## EXERCISE GOAL
Rewrite the lines below as a numbered list, omitting blank lines and leaving out the pictures.

(Collected data)

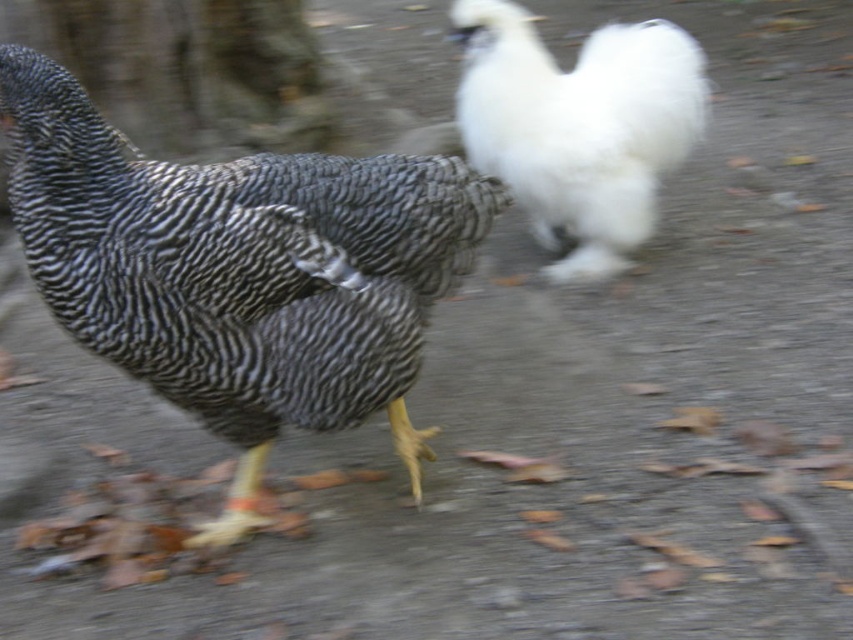
Question: Does speckled feathered chicken at left appear over white fluffy chicken at upper right?

Choices:
 (A) no
 (B) yes

Answer: (A)

Question: Does speckled feathered chicken at left appear over white fluffy chicken at upper right?

Choices:
 (A) yes
 (B) no

Answer: (B)

Question: Which point appears closest to the camera in this image?

Choices:
 (A) (350, 412)
 (B) (643, 84)

Answer: (A)

Question: Which object is farther from the camera taking this photo?

Choices:
 (A) white fluffy chicken at upper right
 (B) speckled feathered chicken at left

Answer: (A)

Question: From the image, what is the correct spatial relationship of speckled feathered chicken at left in relation to white fluffy chicken at upper right?

Choices:
 (A) left
 (B) right

Answer: (A)

Question: Which point is closer to the camera?

Choices:
 (A) (311, 212)
 (B) (672, 58)

Answer: (A)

## SOLVED PROBLEM
1. Question: Does speckled feathered chicken at left appear over white fluffy chicken at upper right?
2. Choices:
3.  (A) no
4.  (B) yes
5. Answer: (A)
6. Question: Does speckled feathered chicken at left appear over white fluffy chicken at upper right?
7. Choices:
8.  (A) yes
9.  (B) no
10. Answer: (B)
11. Question: Which point appears closest to the camera in this image?
12. Choices:
13.  (A) (350, 412)
14.  (B) (643, 84)
15. Answer: (A)
16. Question: Which object is farther from the camera taking this photo?
17. Choices:
18.  (A) white fluffy chicken at upper right
19.  (B) speckled feathered chicken at left
20. Answer: (A)
21. Question: From the image, what is the correct spatial relationship of speckled feathered chicken at left in relation to white fluffy chicken at upper right?
22. Choices:
23.  (A) left
24.  (B) right
25. Answer: (A)
26. Question: Which point is closer to the camera?
27. Choices:
28.  (A) (311, 212)
29.  (B) (672, 58)
30. Answer: (A)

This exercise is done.